Instructions to follow —
Each line of the data below that carries the word "cube" needs to be copied.

Dataset extract —
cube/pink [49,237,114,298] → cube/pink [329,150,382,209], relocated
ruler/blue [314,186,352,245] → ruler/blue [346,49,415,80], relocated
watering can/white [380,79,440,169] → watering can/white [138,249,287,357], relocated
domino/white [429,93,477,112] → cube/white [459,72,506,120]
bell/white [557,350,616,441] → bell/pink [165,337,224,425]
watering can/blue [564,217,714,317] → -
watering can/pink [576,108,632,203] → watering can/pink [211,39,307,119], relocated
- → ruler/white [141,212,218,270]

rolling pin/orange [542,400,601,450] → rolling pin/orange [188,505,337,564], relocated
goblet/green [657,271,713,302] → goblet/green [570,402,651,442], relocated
--
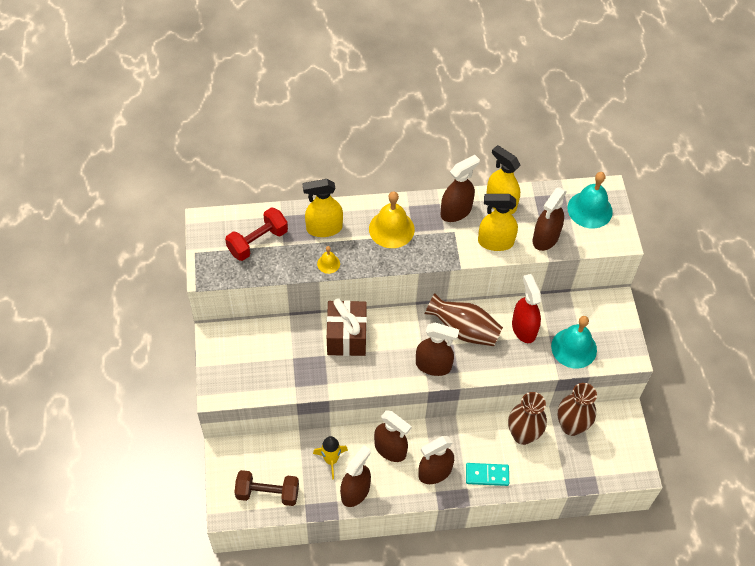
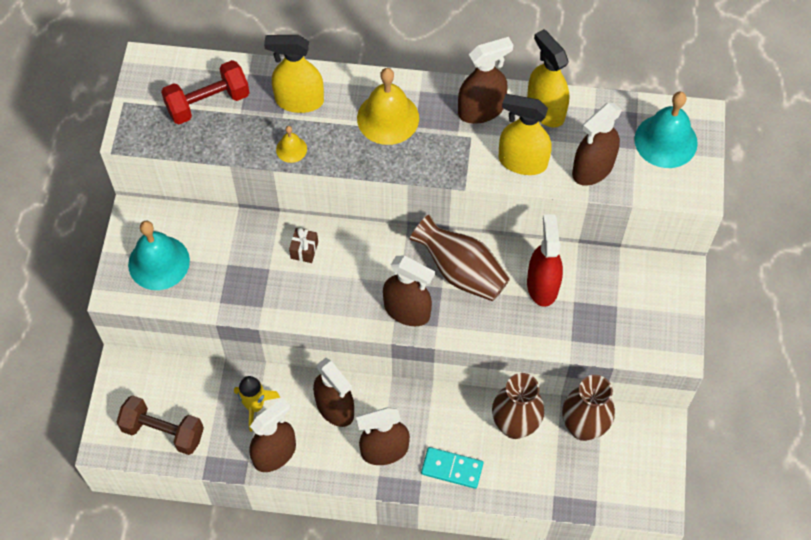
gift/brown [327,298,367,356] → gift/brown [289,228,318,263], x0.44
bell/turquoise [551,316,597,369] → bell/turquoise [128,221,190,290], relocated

Written reply —
cube/pink [49,237,114,298] → cube/pink [329,150,382,209], relocated
domino/white [429,93,477,112] → cube/white [459,72,506,120]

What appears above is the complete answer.